Only lines holding "replaced" are needed; copy each of them from the data below.

Data shown START

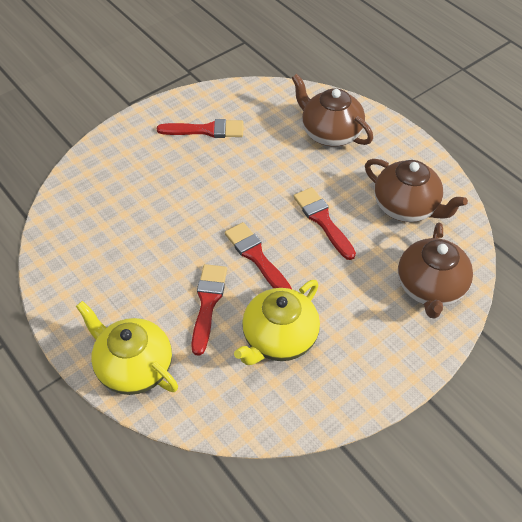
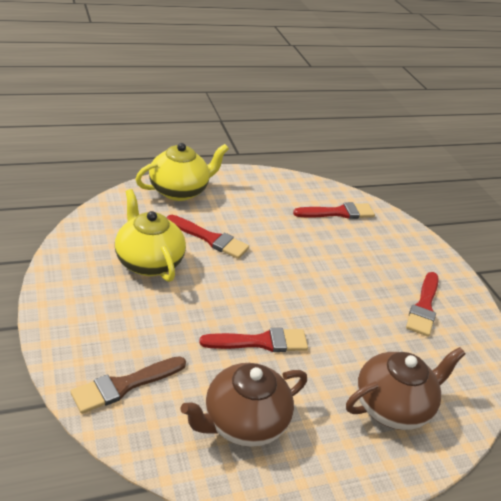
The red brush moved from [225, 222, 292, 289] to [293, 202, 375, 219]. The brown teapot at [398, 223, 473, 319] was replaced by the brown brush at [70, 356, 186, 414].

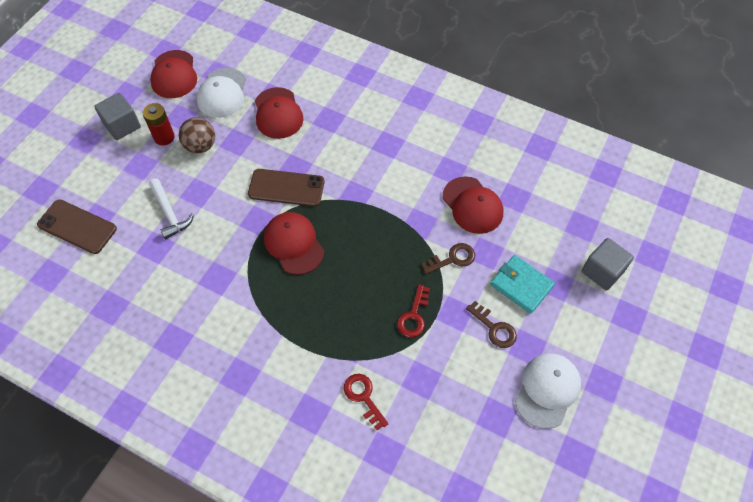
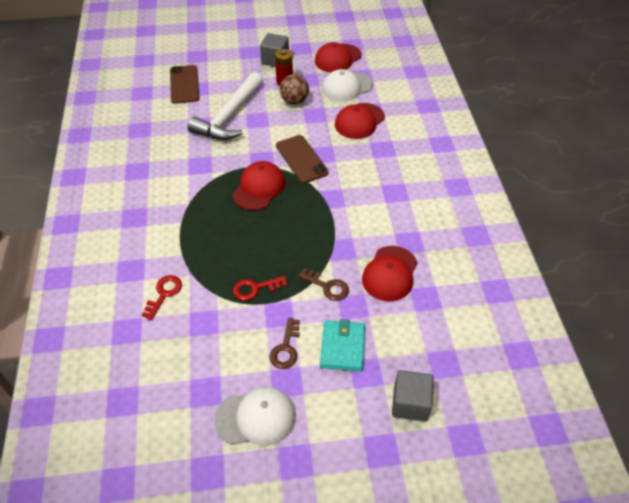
The white hammer at [149, 178, 194, 239] changed to 1.80 times the size.

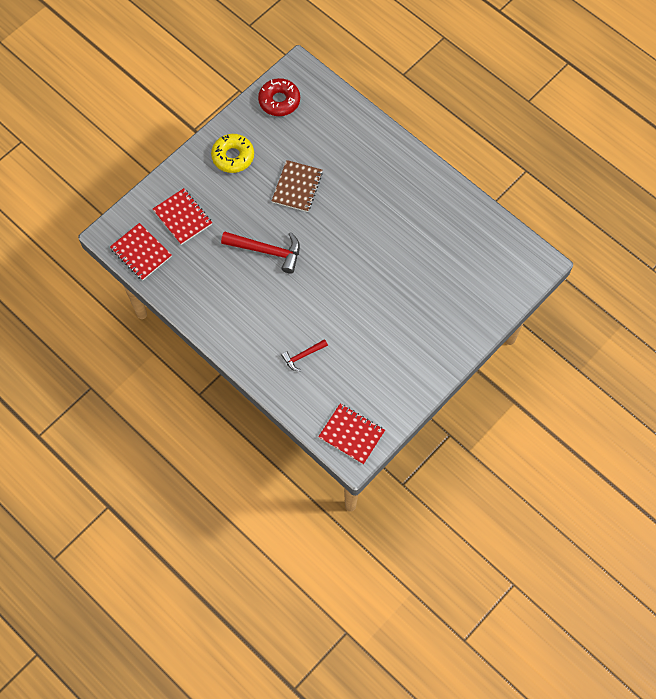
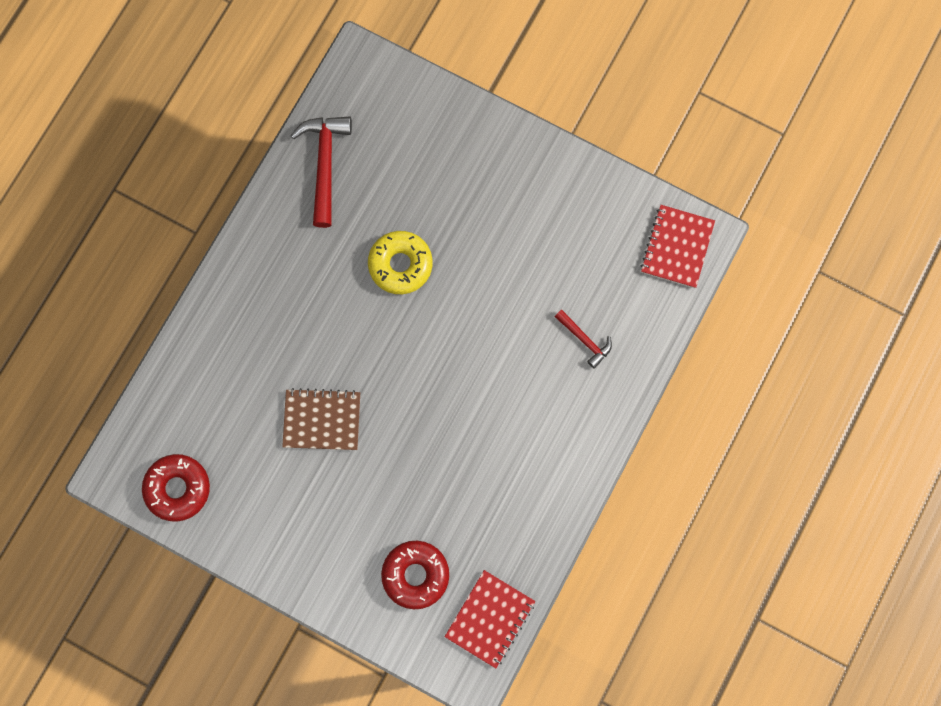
The yellow donut moved from [211, 134, 254, 173] to [368, 231, 433, 294]. The red notebook at [153, 188, 212, 245] was replaced by the red donut at [381, 541, 449, 609]. The red hammer moved from [221, 231, 300, 274] to [291, 116, 352, 228].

Data shown END

- Output of the exercise -
The red brush moved from [225, 222, 292, 289] to [293, 202, 375, 219]. The brown teapot at [398, 223, 473, 319] was replaced by the brown brush at [70, 356, 186, 414].
The yellow donut moved from [211, 134, 254, 173] to [368, 231, 433, 294]. The red notebook at [153, 188, 212, 245] was replaced by the red donut at [381, 541, 449, 609]. The red hammer moved from [221, 231, 300, 274] to [291, 116, 352, 228].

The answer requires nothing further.